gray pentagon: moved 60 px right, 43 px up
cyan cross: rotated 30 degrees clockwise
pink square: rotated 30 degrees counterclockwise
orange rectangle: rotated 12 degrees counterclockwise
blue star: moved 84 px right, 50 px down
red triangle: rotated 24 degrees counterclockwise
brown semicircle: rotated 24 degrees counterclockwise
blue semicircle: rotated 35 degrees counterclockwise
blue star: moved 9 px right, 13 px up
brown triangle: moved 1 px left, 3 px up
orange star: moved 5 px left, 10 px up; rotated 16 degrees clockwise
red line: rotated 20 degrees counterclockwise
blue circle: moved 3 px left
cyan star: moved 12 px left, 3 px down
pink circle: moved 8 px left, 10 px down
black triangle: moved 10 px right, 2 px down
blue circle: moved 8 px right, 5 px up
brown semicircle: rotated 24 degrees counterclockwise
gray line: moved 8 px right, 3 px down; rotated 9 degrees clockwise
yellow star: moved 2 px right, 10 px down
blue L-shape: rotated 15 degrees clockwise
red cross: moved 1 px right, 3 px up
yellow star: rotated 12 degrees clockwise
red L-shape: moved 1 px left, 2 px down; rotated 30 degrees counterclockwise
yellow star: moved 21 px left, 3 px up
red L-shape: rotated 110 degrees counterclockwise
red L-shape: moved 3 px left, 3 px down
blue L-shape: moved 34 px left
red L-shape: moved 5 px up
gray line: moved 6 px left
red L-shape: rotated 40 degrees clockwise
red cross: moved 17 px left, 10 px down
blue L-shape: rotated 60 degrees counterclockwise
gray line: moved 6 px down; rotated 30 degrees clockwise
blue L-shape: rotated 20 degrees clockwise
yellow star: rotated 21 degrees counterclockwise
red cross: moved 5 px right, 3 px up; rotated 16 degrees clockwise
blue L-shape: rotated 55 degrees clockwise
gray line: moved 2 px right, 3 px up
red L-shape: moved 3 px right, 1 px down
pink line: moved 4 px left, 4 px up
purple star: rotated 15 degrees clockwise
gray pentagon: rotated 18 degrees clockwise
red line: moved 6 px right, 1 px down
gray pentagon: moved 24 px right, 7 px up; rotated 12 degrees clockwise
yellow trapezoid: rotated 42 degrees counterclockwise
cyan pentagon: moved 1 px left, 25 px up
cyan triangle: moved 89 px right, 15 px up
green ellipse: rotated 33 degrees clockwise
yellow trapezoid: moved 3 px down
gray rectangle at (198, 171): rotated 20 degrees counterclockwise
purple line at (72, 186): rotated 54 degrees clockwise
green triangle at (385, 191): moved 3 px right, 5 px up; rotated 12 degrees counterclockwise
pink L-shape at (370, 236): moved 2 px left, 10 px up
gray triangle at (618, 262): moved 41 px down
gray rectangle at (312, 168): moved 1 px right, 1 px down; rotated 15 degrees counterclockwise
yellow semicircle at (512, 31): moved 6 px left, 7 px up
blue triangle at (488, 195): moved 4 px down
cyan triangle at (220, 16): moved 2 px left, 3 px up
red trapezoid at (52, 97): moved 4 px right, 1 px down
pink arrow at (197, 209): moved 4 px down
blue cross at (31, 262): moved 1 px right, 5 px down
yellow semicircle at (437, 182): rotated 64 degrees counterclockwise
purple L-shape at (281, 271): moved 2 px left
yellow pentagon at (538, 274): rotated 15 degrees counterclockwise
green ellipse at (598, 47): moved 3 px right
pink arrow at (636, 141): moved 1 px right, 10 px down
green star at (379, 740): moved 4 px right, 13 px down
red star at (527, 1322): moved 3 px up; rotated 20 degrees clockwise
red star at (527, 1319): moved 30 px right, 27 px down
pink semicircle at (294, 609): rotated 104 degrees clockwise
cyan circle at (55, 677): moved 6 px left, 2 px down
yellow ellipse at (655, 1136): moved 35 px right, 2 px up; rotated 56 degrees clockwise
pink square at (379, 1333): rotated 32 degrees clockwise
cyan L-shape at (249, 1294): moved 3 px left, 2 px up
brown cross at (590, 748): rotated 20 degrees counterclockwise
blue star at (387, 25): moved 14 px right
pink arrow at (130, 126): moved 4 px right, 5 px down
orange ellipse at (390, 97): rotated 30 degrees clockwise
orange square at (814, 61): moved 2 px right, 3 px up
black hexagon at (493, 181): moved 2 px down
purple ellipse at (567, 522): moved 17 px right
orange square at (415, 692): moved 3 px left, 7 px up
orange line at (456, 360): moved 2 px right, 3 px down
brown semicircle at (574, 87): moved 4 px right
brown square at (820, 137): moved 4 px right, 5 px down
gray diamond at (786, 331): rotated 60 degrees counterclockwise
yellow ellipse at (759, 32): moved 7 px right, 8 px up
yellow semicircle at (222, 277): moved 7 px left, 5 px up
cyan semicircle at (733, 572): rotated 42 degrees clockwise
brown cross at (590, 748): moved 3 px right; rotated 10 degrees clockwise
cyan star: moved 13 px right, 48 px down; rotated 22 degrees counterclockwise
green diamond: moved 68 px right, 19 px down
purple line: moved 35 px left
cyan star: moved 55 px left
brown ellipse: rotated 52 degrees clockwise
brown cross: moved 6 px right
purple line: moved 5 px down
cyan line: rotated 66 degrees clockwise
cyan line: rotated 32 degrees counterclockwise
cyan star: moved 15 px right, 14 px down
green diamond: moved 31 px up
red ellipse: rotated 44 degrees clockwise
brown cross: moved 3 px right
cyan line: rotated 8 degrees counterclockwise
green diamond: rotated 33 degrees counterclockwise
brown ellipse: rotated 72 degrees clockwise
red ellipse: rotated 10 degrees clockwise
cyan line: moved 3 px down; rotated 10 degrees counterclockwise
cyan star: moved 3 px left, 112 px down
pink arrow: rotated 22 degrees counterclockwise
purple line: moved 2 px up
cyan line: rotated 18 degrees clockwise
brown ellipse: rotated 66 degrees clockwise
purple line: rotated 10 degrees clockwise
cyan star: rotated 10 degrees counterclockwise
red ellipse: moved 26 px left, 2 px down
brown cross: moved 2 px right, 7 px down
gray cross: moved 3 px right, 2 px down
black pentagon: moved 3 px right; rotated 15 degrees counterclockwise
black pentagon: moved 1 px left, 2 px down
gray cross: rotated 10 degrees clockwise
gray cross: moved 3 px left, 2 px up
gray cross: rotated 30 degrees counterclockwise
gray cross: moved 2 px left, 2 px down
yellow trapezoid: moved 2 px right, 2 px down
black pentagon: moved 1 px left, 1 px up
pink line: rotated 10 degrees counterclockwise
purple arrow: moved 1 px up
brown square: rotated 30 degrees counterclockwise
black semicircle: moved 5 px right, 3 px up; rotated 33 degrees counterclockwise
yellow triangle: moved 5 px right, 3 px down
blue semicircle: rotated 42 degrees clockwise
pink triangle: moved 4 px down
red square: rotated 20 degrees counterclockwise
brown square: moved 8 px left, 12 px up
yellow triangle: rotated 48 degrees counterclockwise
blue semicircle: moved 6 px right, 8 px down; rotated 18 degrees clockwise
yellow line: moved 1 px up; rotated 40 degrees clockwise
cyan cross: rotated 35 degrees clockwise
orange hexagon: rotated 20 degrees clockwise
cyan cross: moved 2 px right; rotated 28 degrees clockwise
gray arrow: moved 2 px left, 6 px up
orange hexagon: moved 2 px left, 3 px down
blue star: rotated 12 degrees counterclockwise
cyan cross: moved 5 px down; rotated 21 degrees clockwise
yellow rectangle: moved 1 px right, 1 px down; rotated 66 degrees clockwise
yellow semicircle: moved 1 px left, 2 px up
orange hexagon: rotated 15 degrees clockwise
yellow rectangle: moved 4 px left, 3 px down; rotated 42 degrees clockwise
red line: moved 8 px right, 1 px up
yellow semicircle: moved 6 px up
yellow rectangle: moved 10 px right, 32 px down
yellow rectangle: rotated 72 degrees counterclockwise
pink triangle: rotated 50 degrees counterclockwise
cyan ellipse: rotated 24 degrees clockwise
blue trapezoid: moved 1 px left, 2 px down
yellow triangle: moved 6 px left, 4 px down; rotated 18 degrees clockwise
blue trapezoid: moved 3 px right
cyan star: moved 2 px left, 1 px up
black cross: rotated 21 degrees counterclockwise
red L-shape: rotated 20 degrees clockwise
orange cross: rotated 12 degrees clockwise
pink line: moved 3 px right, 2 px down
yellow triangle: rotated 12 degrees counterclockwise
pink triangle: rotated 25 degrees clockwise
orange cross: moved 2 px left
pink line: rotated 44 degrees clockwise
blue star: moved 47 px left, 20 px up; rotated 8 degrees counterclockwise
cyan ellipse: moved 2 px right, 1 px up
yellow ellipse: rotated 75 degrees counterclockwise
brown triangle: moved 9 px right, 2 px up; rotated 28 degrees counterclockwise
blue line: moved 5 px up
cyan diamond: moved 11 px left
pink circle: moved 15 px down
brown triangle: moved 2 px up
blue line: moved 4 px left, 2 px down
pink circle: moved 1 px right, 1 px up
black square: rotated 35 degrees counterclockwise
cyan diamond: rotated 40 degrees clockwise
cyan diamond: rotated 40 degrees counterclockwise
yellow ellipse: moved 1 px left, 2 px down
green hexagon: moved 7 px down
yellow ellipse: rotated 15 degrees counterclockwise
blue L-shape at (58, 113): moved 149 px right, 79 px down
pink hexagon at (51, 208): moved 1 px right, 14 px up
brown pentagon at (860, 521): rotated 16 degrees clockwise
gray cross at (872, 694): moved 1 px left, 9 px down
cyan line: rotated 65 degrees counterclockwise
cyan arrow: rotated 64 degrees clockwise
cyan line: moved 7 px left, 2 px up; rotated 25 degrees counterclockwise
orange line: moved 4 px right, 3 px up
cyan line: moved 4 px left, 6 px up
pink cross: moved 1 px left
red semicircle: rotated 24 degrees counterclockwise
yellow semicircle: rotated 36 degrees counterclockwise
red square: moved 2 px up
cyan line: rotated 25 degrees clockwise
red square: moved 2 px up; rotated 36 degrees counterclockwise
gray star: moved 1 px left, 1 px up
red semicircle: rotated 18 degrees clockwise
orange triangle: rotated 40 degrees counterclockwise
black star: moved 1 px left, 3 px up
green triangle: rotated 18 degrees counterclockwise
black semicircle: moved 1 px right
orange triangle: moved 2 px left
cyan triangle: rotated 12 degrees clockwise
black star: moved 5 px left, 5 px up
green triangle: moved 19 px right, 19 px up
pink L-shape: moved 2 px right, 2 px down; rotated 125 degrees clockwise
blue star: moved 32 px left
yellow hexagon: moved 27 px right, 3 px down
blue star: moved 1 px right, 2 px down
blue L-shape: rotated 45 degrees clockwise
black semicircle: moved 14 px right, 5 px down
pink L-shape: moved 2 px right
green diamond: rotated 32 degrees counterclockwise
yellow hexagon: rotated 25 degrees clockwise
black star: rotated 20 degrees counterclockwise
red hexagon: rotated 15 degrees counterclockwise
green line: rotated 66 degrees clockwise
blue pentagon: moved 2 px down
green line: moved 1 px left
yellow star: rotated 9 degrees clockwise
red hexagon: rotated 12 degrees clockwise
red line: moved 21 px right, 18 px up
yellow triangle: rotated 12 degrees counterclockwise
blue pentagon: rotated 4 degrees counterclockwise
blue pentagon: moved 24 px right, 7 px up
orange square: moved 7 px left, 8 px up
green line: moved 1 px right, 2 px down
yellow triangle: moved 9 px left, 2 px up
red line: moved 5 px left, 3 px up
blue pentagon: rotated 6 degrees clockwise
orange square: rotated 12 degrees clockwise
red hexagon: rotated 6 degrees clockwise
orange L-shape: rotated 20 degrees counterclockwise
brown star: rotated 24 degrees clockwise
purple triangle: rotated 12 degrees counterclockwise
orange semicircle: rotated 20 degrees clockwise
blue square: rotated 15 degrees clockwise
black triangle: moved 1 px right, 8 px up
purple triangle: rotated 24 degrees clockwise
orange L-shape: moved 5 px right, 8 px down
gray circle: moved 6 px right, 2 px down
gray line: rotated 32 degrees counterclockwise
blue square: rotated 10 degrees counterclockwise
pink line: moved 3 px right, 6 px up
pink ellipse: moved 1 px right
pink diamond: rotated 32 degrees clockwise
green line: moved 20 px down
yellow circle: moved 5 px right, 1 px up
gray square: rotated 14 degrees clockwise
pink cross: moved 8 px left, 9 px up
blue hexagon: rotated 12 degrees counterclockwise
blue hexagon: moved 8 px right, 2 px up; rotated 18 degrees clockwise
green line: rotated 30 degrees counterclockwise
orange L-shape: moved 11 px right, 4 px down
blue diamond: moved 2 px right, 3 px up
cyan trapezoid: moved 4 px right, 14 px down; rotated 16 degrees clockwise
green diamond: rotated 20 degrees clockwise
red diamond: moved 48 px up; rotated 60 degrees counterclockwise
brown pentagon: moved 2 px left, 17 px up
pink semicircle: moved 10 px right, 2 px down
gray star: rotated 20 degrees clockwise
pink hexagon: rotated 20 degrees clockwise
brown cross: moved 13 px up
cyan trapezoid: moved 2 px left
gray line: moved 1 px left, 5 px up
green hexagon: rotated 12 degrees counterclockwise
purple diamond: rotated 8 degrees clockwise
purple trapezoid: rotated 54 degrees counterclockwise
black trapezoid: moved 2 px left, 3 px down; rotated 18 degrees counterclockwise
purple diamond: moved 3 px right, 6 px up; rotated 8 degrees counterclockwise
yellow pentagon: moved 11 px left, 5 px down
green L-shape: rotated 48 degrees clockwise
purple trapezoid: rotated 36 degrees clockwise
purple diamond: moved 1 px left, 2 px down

•••

Aim of the task:
Copy the lines above word for word, from the first line up to and including the line with "purple line at".

Written answer:
gray pentagon: moved 60 px right, 43 px up
cyan cross: rotated 30 degrees clockwise
pink square: rotated 30 degrees counterclockwise
orange rectangle: rotated 12 degrees counterclockwise
blue star: moved 84 px right, 50 px down
red triangle: rotated 24 degrees counterclockwise
brown semicircle: rotated 24 degrees counterclockwise
blue semicircle: rotated 35 degrees counterclockwise
blue star: moved 9 px right, 13 px up
brown triangle: moved 1 px left, 3 px up
orange star: moved 5 px left, 10 px up; rotated 16 degrees clockwise
red line: rotated 20 degrees counterclockwise
blue circle: moved 3 px left
cyan star: moved 12 px left, 3 px down
pink circle: moved 8 px left, 10 px down
black triangle: moved 10 px right, 2 px down
blue circle: moved 8 px right, 5 px up
brown semicircle: rotated 24 degrees counterclockwise
gray line: moved 8 px right, 3 px down; rotated 9 degrees clockwise
yellow star: moved 2 px right, 10 px down
blue L-shape: rotated 15 degrees clockwise
red cross: moved 1 px right, 3 px up
yellow star: rotated 12 degrees clockwise
red L-shape: moved 1 px left, 2 px down; rotated 30 degrees counterclockwise
yellow star: moved 21 px left, 3 px up
red L-shape: rotated 110 degrees counterclockwise
red L-shape: moved 3 px left, 3 px down
blue L-shape: moved 34 px left
red L-shape: moved 5 px up
gray line: moved 6 px left
red L-shape: rotated 40 degrees clockwise
red cross: moved 17 px left, 10 px down
blue L-shape: rotated 60 degrees counterclockwise
gray line: moved 6 px down; rotated 30 degrees clockwise
blue L-shape: rotated 20 degrees clockwise
yellow star: rotated 21 degrees counterclockwise
red cross: moved 5 px right, 3 px up; rotated 16 degrees clockwise
blue L-shape: rotated 55 degrees clockwise
gray line: moved 2 px right, 3 px up
red L-shape: moved 3 px right, 1 px down
pink line: moved 4 px left, 4 px up
purple star: rotated 15 degrees clockwise
gray pentagon: rotated 18 degrees clockwise
red line: moved 6 px right, 1 px down
gray pentagon: moved 24 px right, 7 px up; rotated 12 degrees clockwise
yellow trapezoid: rotated 42 degrees counterclockwise
cyan pentagon: moved 1 px left, 25 px up
cyan triangle: moved 89 px right, 15 px up
green ellipse: rotated 33 degrees clockwise
yellow trapezoid: moved 3 px down
gray rectangle at (198, 171): rotated 20 degrees counterclockwise
purple line at (72, 186): rotated 54 degrees clockwise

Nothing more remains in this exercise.